(Items listed in a dataset)
═══

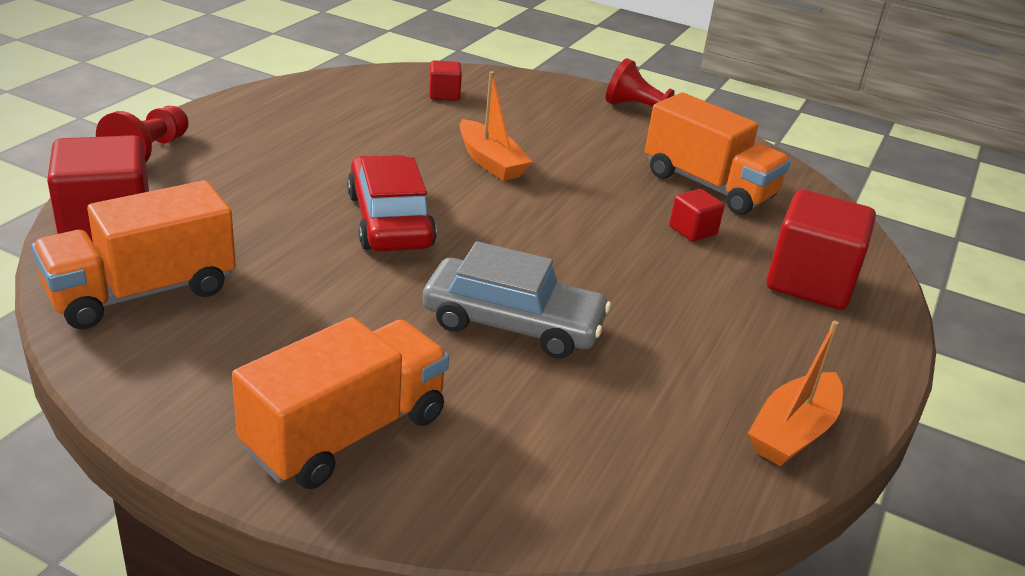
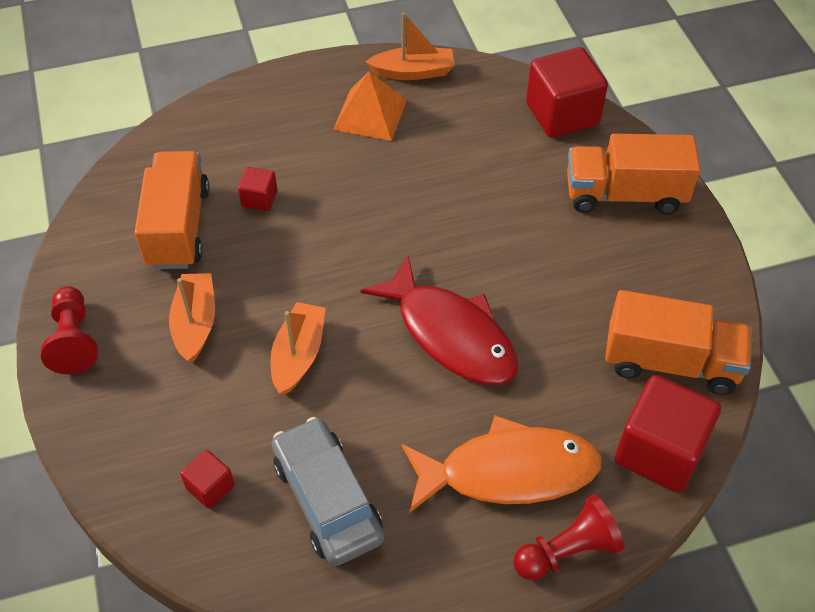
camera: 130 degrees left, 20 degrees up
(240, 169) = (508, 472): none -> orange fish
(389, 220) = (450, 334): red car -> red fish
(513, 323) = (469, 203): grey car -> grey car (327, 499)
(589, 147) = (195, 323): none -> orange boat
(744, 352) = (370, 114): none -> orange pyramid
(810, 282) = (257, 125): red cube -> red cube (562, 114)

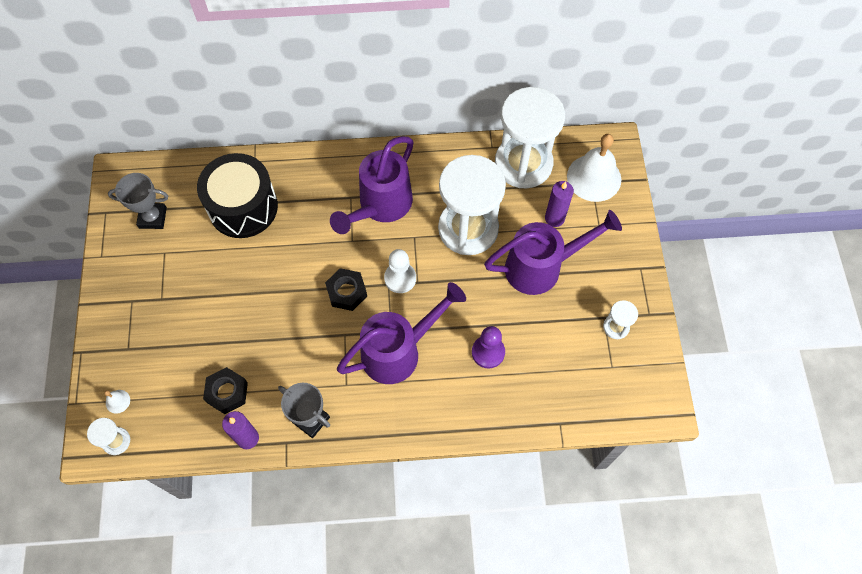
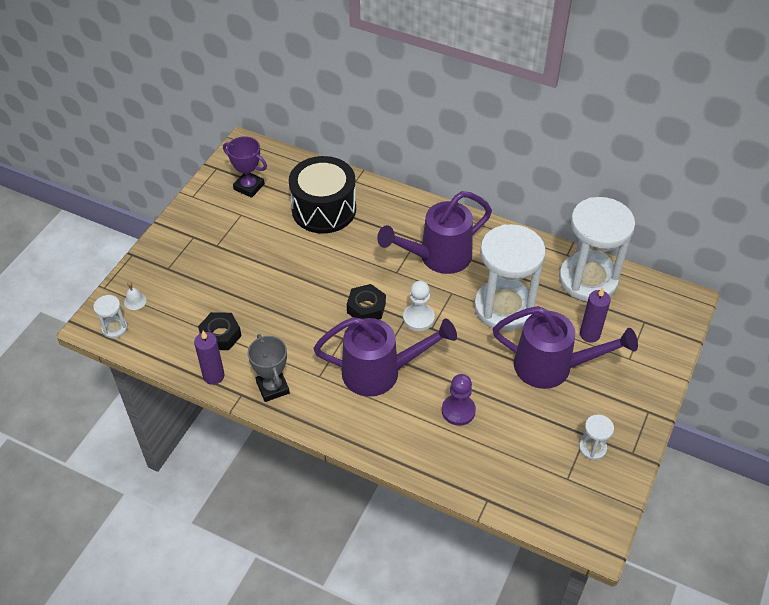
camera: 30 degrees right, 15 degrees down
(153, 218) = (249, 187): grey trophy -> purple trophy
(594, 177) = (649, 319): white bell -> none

═══

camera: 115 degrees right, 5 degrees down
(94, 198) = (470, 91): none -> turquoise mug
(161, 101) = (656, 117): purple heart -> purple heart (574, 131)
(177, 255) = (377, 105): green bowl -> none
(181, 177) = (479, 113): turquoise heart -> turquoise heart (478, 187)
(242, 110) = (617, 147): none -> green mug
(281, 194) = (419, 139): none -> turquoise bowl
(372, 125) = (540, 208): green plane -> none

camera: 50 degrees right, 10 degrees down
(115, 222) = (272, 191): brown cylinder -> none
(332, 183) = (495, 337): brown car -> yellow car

═══

Starting at the line containing "(589, 147) = (195, 323): none -> orange boat" and stopping at the line containing "(594, 177) = (649, 319): white bell -> none", output every line above exactly, both ends included, with pictures omitted.

● **Answer to this task**
(589, 147) = (195, 323): none -> orange boat
(744, 352) = (370, 114): none -> orange pyramid
(810, 282) = (257, 125): red cube -> red cube (562, 114)

camera: 30 degrees right, 15 degrees down
(153, 218) = (249, 187): grey trophy -> purple trophy
(594, 177) = (649, 319): white bell -> none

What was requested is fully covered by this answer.